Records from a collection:
Start of Block

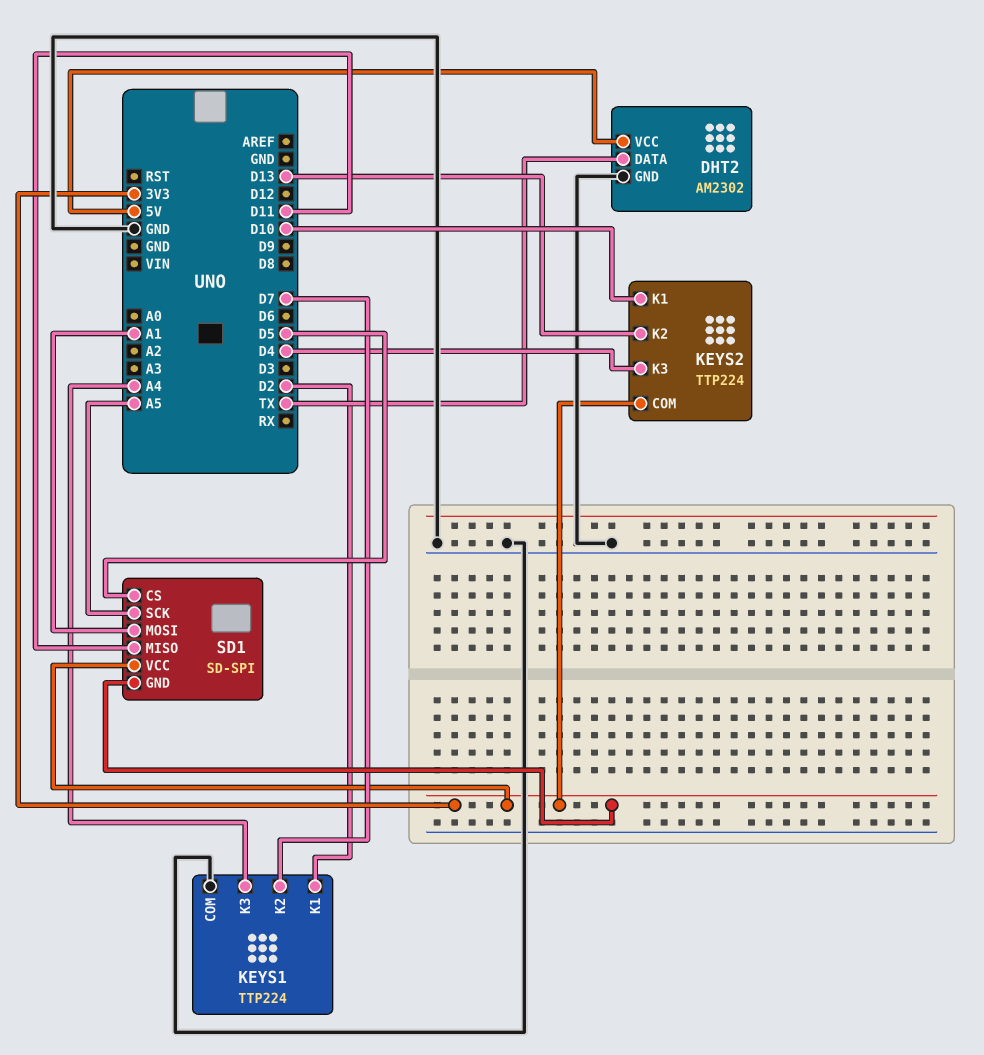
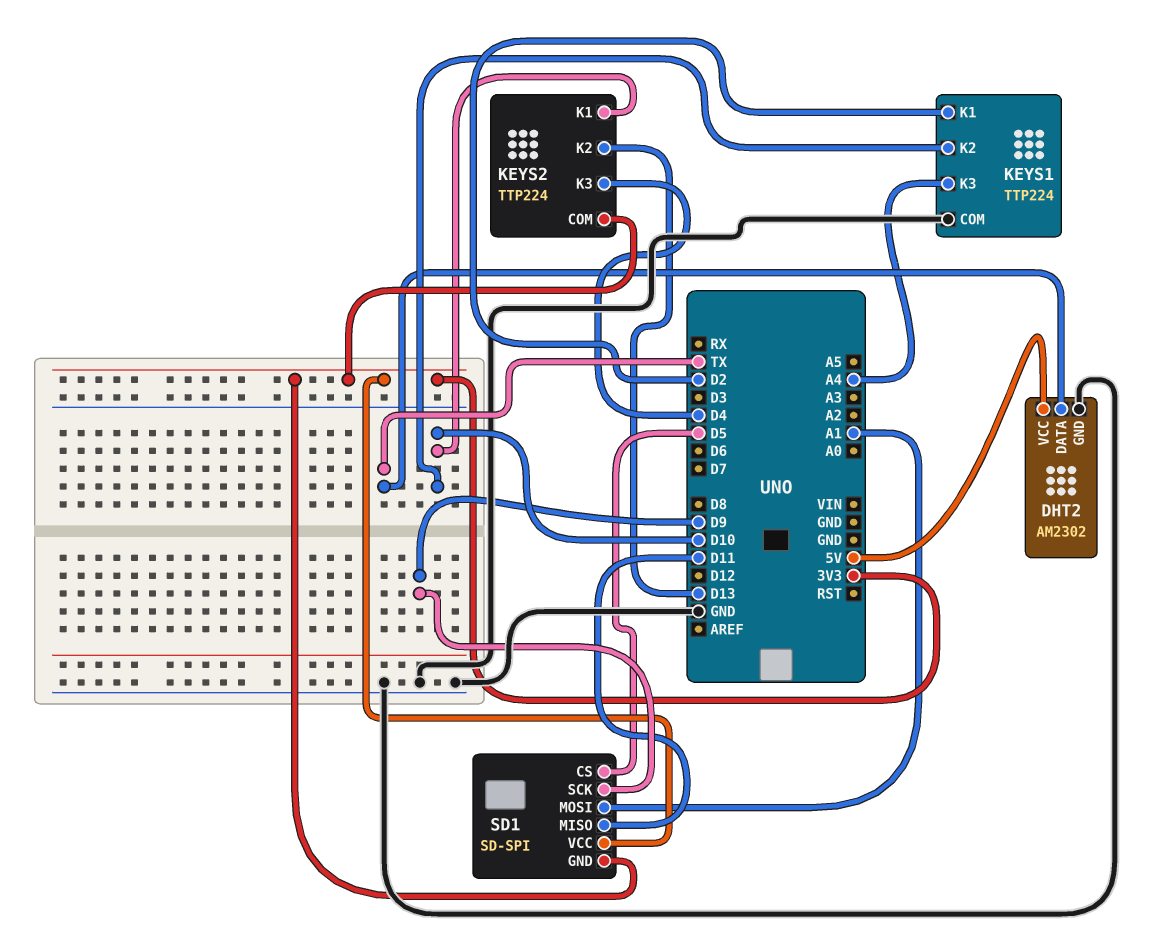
KEYS1 pin K2: D7 -> D10
SD1 pin SCK: A5 -> D9

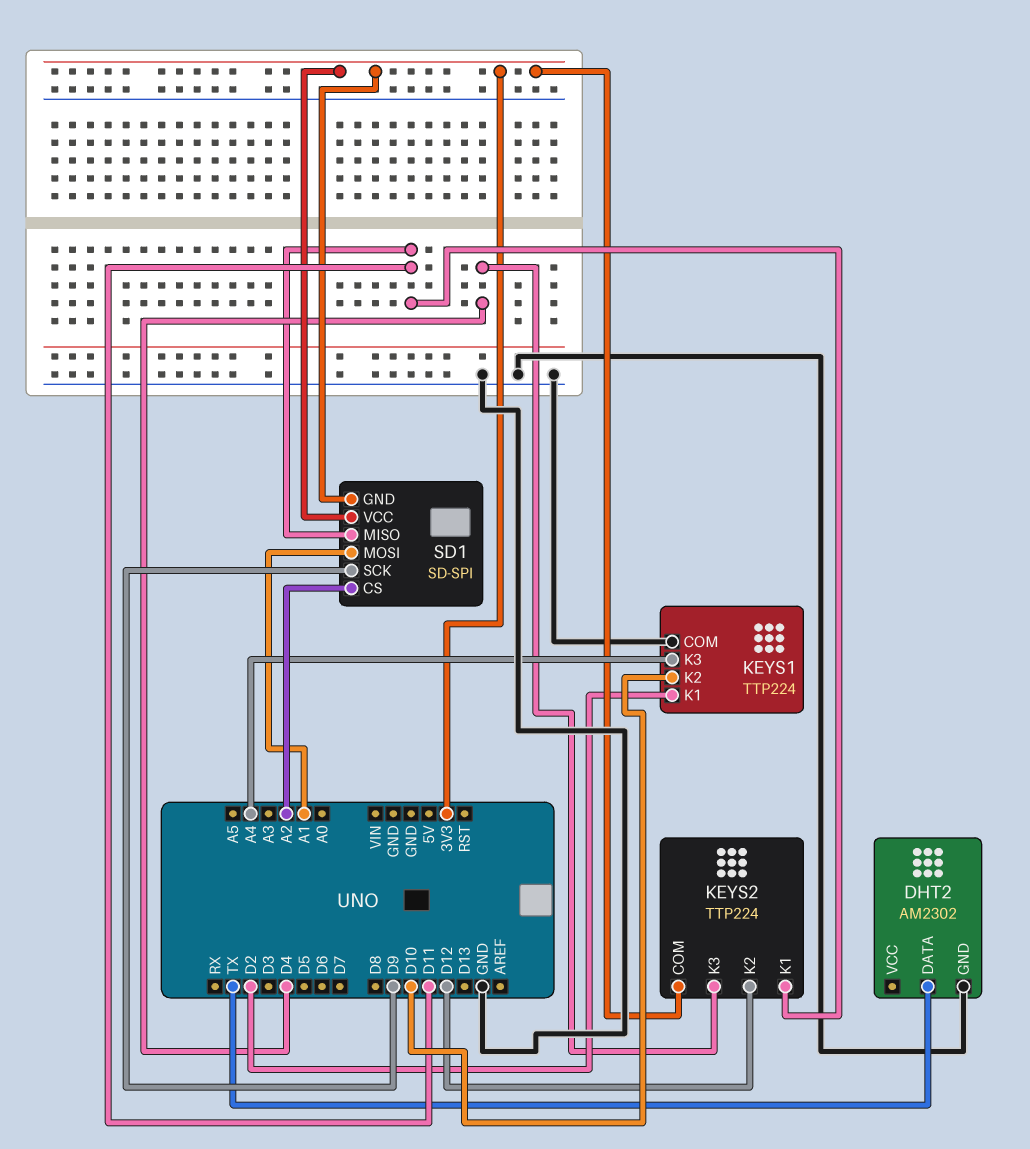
DHT2 pin VCC: 5V -> none
KEYS2 pin K1: D10 -> D11
KEYS2 pin K2: D13 -> D12
SD1 pin CS: D5 -> A2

End of Block

Problem statement: Should a record include a picture, drop the picture and write out the remainder exactly.

Solved exercise:
KEYS1 pin K2: D7 -> D10
SD1 pin SCK: A5 -> D9

DHT2 pin VCC: 5V -> none
KEYS2 pin K1: D10 -> D11
KEYS2 pin K2: D13 -> D12
SD1 pin CS: D5 -> A2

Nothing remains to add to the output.